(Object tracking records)
####################

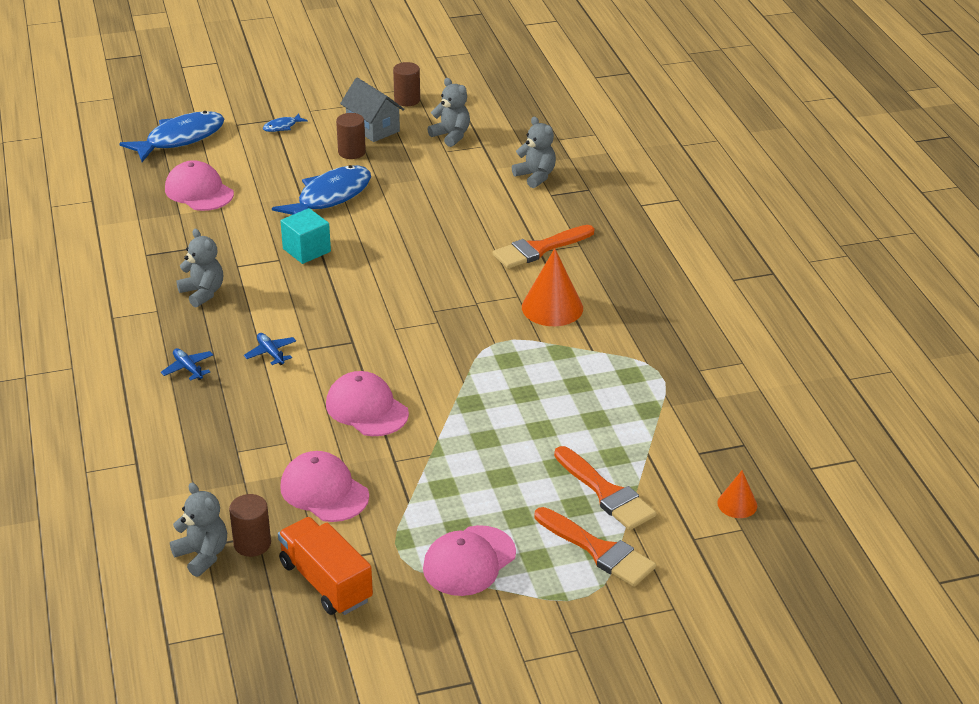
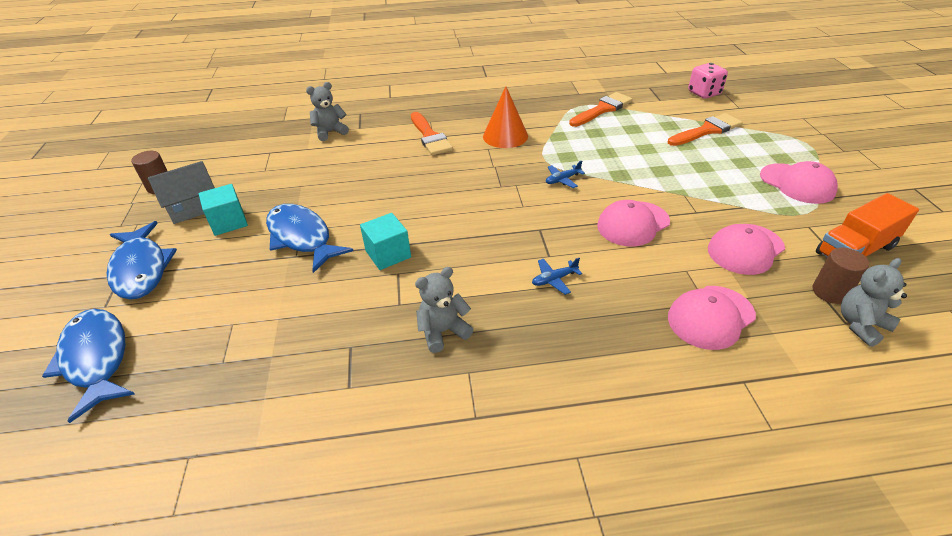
camera: 80 degrees left, 5 degrees up
blue plane [161,348,213,380] -> blue plane moved to [546,161,585,188]
pink cap [165,160,234,211] -> pink cap moved to [668,286,756,350]
blue fish [263,113,308,132] -> blue fish [107,221,177,300], size x2.31
brown cylinder [336,113,366,159] -> turquoise cube [199,184,248,236]
grey teddy bear [428,78,470,147] -> none
orange brush [535,507,656,587] -> orange brush moved to [569,92,633,127]
orange cone [718,470,757,518] -> pink dice [688,63,728,99]

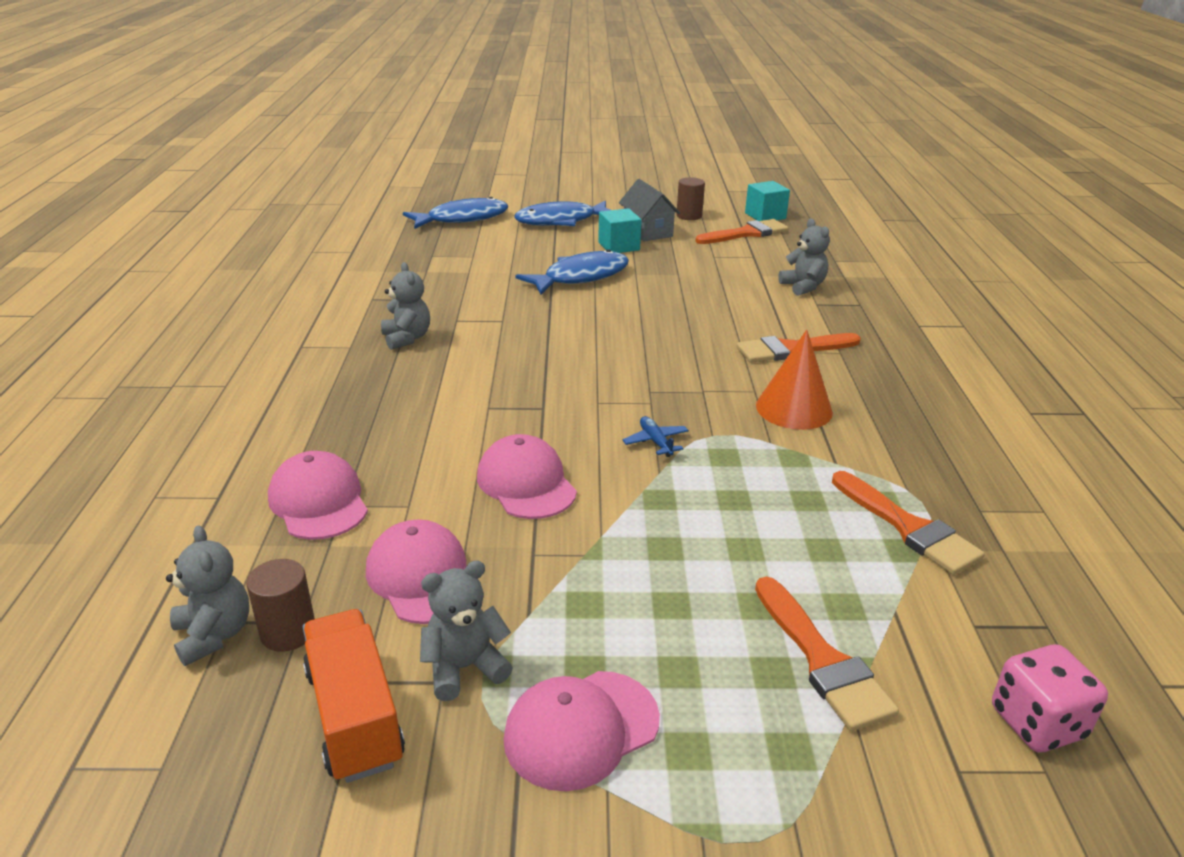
camera: 95 degrees right, 10 degrees down
turquoise cube [360,213,411,270] -> turquoise cube moved to [745,181,790,221]
blue plane [532,258,582,295] -> none
none -> grey teddy bear [420,560,513,701]
none -> orange brush [695,219,788,244]

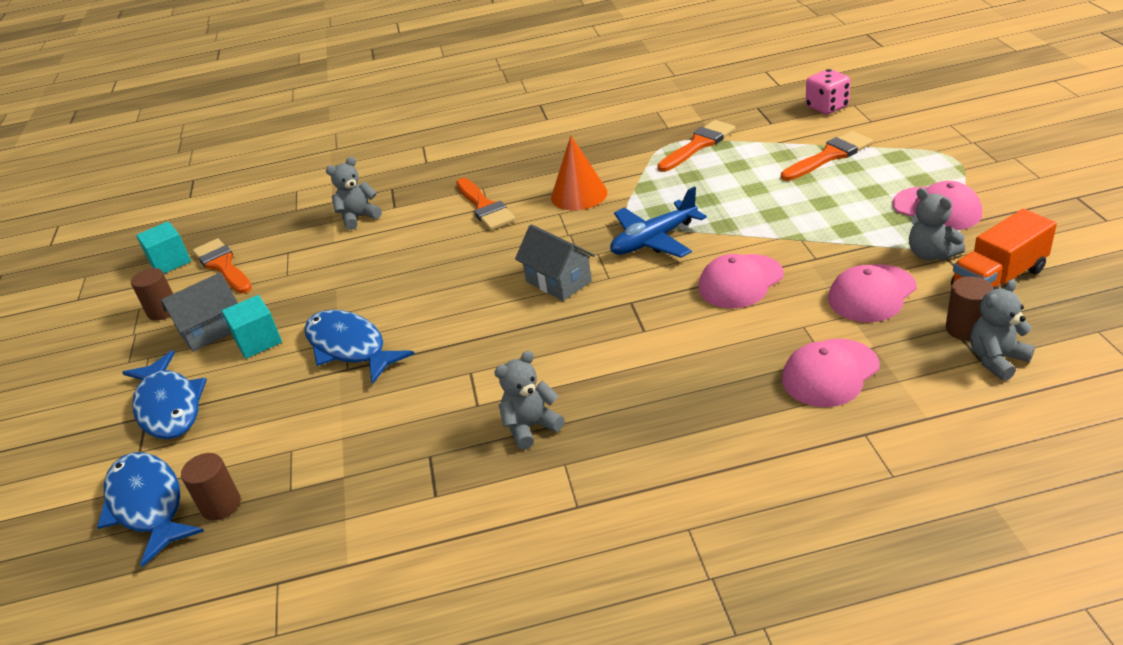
camera: 95 degrees left, 5 degrees up
blue plane [622,416,689,457] -> blue plane [610,187,707,258], size x2.04
none -> brown cylinder [181,453,241,520]
none -> grey house [515,224,595,301]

####################

▶ **AIM OF THE EXERCISE**
Could the data be reproduced exactly, with the pictures omitted?

▶ **PROBLEM SOLUTION**
camera: 80 degrees left, 5 degrees up
blue plane [161,348,213,380] -> blue plane moved to [546,161,585,188]
pink cap [165,160,234,211] -> pink cap moved to [668,286,756,350]
blue fish [263,113,308,132] -> blue fish [107,221,177,300], size x2.31
brown cylinder [336,113,366,159] -> turquoise cube [199,184,248,236]
grey teddy bear [428,78,470,147] -> none
orange brush [535,507,656,587] -> orange brush moved to [569,92,633,127]
orange cone [718,470,757,518] -> pink dice [688,63,728,99]

camera: 95 degrees right, 10 degrees down
turquoise cube [360,213,411,270] -> turquoise cube moved to [745,181,790,221]
blue plane [532,258,582,295] -> none
none -> grey teddy bear [420,560,513,701]
none -> orange brush [695,219,788,244]

camera: 95 degrees left, 5 degrees up
blue plane [622,416,689,457] -> blue plane [610,187,707,258], size x2.04
none -> brown cylinder [181,453,241,520]
none -> grey house [515,224,595,301]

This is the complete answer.